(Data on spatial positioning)
* * * * * * * * *
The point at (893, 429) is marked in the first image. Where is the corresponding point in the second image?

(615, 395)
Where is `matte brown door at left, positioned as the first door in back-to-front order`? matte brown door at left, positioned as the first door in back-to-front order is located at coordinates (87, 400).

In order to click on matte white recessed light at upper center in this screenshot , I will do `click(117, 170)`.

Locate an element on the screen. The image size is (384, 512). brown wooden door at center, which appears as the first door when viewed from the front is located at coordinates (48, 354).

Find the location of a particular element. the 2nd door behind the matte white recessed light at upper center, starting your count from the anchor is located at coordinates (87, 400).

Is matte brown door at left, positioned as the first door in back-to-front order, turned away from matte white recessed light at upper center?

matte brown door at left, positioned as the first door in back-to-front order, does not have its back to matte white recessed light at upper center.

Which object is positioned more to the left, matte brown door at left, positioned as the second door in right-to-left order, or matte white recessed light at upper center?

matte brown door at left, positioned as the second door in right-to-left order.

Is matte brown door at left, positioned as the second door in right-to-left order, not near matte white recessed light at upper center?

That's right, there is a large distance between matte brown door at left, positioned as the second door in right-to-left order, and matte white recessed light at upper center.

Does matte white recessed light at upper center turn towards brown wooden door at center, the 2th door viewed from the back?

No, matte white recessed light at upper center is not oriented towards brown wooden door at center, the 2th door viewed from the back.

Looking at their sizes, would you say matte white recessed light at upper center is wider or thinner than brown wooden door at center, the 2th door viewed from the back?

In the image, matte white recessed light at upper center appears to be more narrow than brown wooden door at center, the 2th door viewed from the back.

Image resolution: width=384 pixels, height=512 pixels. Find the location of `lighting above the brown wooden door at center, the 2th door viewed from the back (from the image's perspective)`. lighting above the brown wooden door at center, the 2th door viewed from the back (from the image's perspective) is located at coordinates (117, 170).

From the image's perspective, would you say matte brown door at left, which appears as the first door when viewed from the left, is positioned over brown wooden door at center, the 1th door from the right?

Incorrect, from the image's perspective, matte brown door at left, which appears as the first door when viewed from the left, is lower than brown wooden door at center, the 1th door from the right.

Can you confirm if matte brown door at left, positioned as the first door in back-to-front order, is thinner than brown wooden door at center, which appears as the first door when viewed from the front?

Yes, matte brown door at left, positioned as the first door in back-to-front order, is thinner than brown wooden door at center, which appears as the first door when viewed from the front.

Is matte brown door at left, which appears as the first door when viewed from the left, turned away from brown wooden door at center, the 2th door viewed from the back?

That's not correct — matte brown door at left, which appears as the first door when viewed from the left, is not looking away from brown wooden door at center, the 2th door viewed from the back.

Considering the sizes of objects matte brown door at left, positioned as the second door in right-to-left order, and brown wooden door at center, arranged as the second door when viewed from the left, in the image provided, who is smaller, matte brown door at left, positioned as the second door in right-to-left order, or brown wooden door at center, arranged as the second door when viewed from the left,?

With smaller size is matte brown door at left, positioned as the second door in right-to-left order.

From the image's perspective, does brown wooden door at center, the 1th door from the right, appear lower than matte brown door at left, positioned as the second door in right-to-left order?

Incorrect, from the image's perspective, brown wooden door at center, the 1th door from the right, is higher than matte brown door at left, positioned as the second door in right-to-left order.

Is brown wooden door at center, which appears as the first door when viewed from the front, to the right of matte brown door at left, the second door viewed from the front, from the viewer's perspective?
* * * * * * * * *
Written problem - Reproduce all of the data above word for word, with nothing changed.

Answer to the exercise -
The point at (893, 429) is marked in the first image. Where is the corresponding point in the second image?

(615, 395)
Where is `matte brown door at left, positioned as the first door in back-to-front order`? matte brown door at left, positioned as the first door in back-to-front order is located at coordinates (87, 400).

In order to click on matte white recessed light at upper center in this screenshot , I will do `click(117, 170)`.

Locate an element on the screen. The image size is (384, 512). brown wooden door at center, which appears as the first door when viewed from the front is located at coordinates (48, 354).

Find the location of a particular element. the 2nd door behind the matte white recessed light at upper center, starting your count from the anchor is located at coordinates (87, 400).

Is matte brown door at left, positioned as the first door in back-to-front order, turned away from matte white recessed light at upper center?

matte brown door at left, positioned as the first door in back-to-front order, does not have its back to matte white recessed light at upper center.

Which object is positioned more to the left, matte brown door at left, positioned as the second door in right-to-left order, or matte white recessed light at upper center?

matte brown door at left, positioned as the second door in right-to-left order.

Is matte brown door at left, positioned as the second door in right-to-left order, not near matte white recessed light at upper center?

That's right, there is a large distance between matte brown door at left, positioned as the second door in right-to-left order, and matte white recessed light at upper center.

Does matte white recessed light at upper center turn towards brown wooden door at center, the 2th door viewed from the back?

No, matte white recessed light at upper center is not oriented towards brown wooden door at center, the 2th door viewed from the back.

Looking at their sizes, would you say matte white recessed light at upper center is wider or thinner than brown wooden door at center, the 2th door viewed from the back?

In the image, matte white recessed light at upper center appears to be more narrow than brown wooden door at center, the 2th door viewed from the back.

Image resolution: width=384 pixels, height=512 pixels. Find the location of `lighting above the brown wooden door at center, the 2th door viewed from the back (from the image's perspective)`. lighting above the brown wooden door at center, the 2th door viewed from the back (from the image's perspective) is located at coordinates (117, 170).

From the image's perspective, would you say matte brown door at left, which appears as the first door when viewed from the left, is positioned over brown wooden door at center, the 1th door from the right?

Incorrect, from the image's perspective, matte brown door at left, which appears as the first door when viewed from the left, is lower than brown wooden door at center, the 1th door from the right.

Can you confirm if matte brown door at left, positioned as the first door in back-to-front order, is thinner than brown wooden door at center, which appears as the first door when viewed from the front?

Yes, matte brown door at left, positioned as the first door in back-to-front order, is thinner than brown wooden door at center, which appears as the first door when viewed from the front.

Is matte brown door at left, which appears as the first door when viewed from the left, turned away from brown wooden door at center, the 2th door viewed from the back?

That's not correct — matte brown door at left, which appears as the first door when viewed from the left, is not looking away from brown wooden door at center, the 2th door viewed from the back.

Considering the sizes of objects matte brown door at left, positioned as the second door in right-to-left order, and brown wooden door at center, arranged as the second door when viewed from the left, in the image provided, who is smaller, matte brown door at left, positioned as the second door in right-to-left order, or brown wooden door at center, arranged as the second door when viewed from the left,?

With smaller size is matte brown door at left, positioned as the second door in right-to-left order.

From the image's perspective, does brown wooden door at center, the 1th door from the right, appear lower than matte brown door at left, positioned as the second door in right-to-left order?

Incorrect, from the image's perspective, brown wooden door at center, the 1th door from the right, is higher than matte brown door at left, positioned as the second door in right-to-left order.

Is brown wooden door at center, which appears as the first door when viewed from the front, to the right of matte brown door at left, the second door viewed from the front, from the viewer's perspective?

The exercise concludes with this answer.